Provided data:

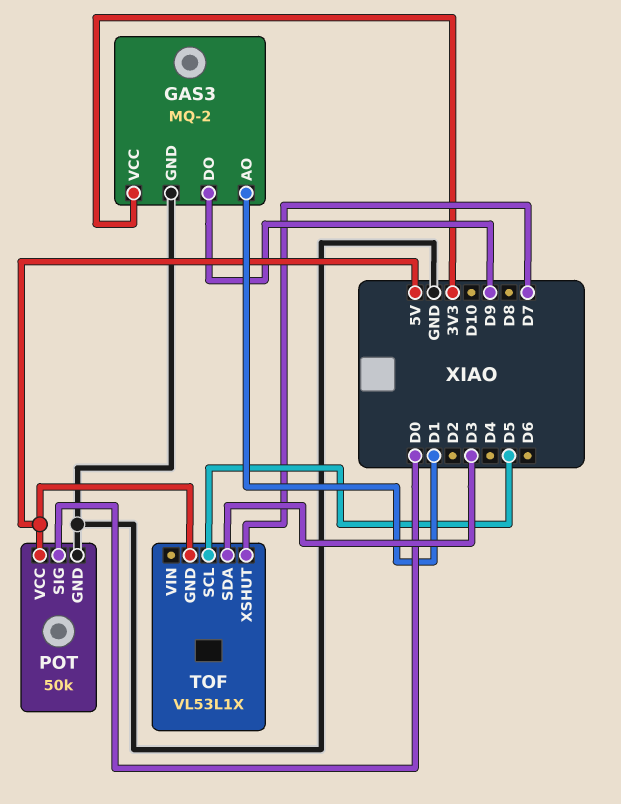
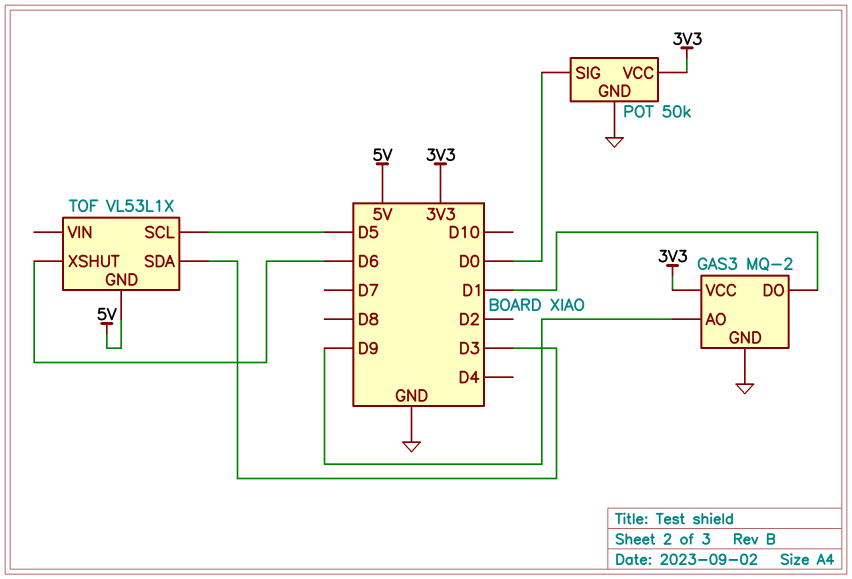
GAS3 pin AO: D1 -> D9
GAS3 pin DO: D9 -> D1
POT pin VCC: 5V -> 3V3
TOF pin XSHUT: D7 -> D6

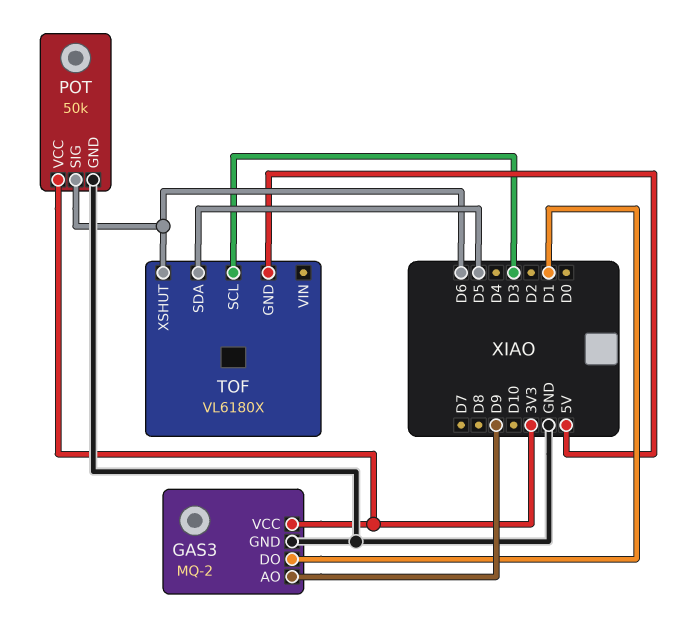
POT pin SIG: D0 -> D6
TOF: VL53L1X -> VL6180X
TOF pin SCL: D5 -> D3
TOF pin SDA: D3 -> D5

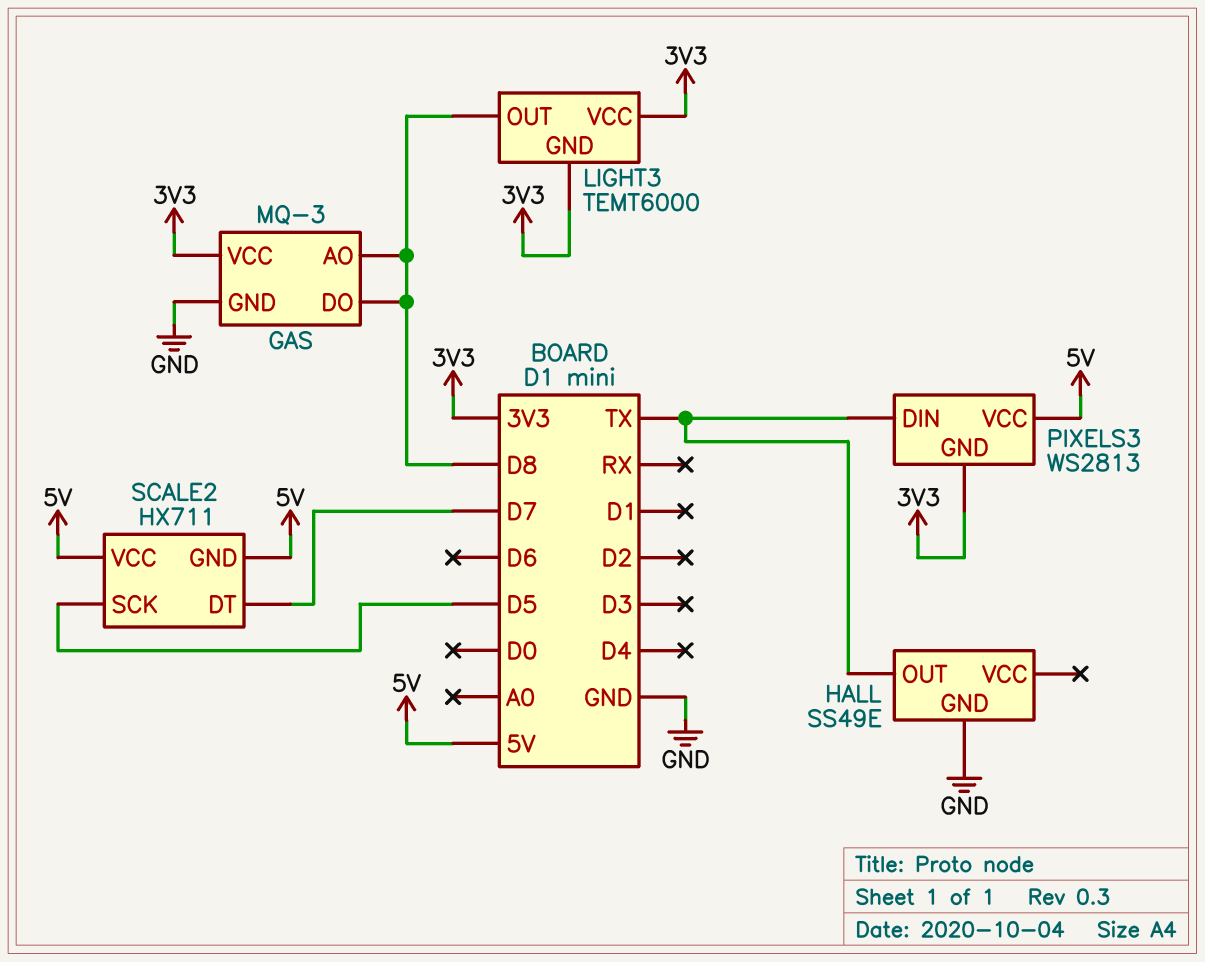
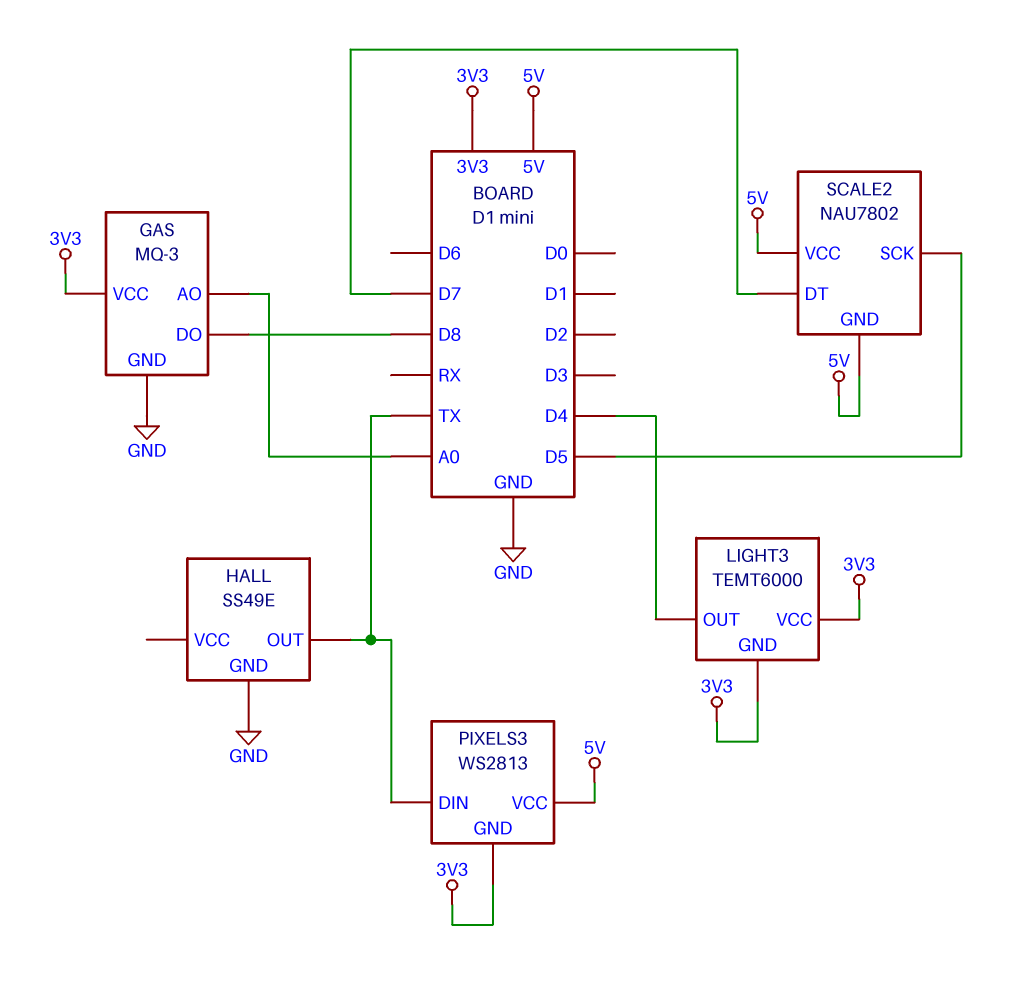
GAS pin AO: D8 -> A0
LIGHT3 pin OUT: D8 -> D4
SCALE2: HX711 -> NAU7802

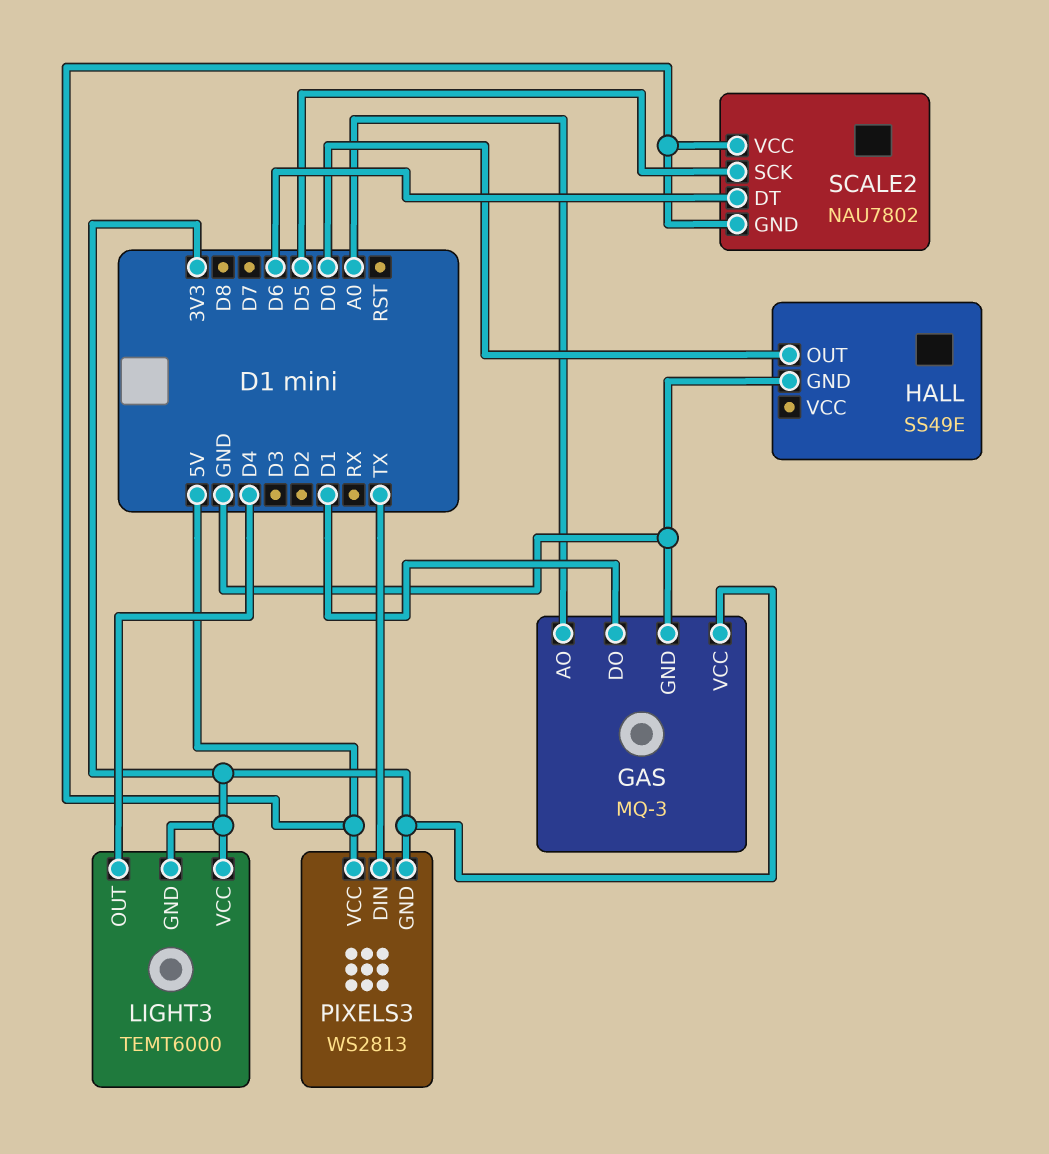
GAS pin DO: D8 -> D1
HALL pin OUT: TX -> D0
SCALE2 pin DT: D7 -> D6

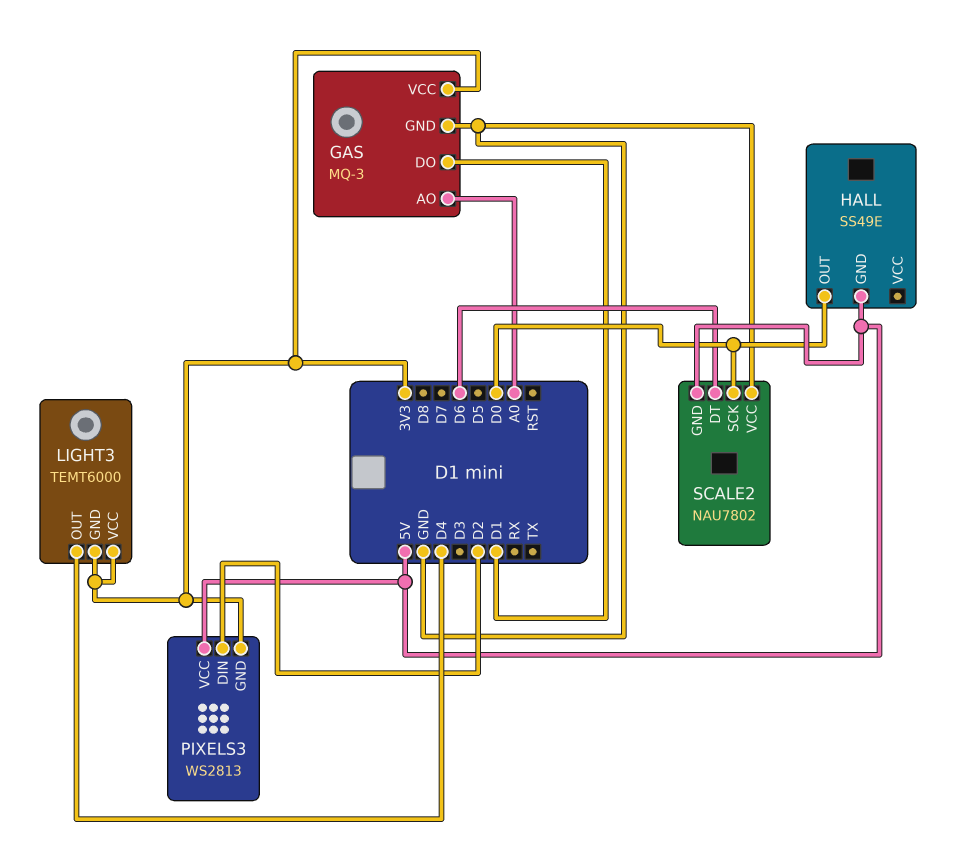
HALL pin GND: GND -> 5V
PIXELS3 pin DIN: TX -> D2
SCALE2 pin SCK: D5 -> D0
SCALE2 pin VCC: 5V -> GND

Try it:
Since the pictures are not part of the copy, transcribe only the remaining material, exactly.

Response to the task:
GAS3 pin AO: D1 -> D9
GAS3 pin DO: D9 -> D1
POT pin VCC: 5V -> 3V3
TOF pin XSHUT: D7 -> D6

POT pin SIG: D0 -> D6
TOF: VL53L1X -> VL6180X
TOF pin SCL: D5 -> D3
TOF pin SDA: D3 -> D5

GAS pin AO: D8 -> A0
LIGHT3 pin OUT: D8 -> D4
SCALE2: HX711 -> NAU7802

GAS pin DO: D8 -> D1
HALL pin OUT: TX -> D0
SCALE2 pin DT: D7 -> D6

HALL pin GND: GND -> 5V
PIXELS3 pin DIN: TX -> D2
SCALE2 pin SCK: D5 -> D0
SCALE2 pin VCC: 5V -> GND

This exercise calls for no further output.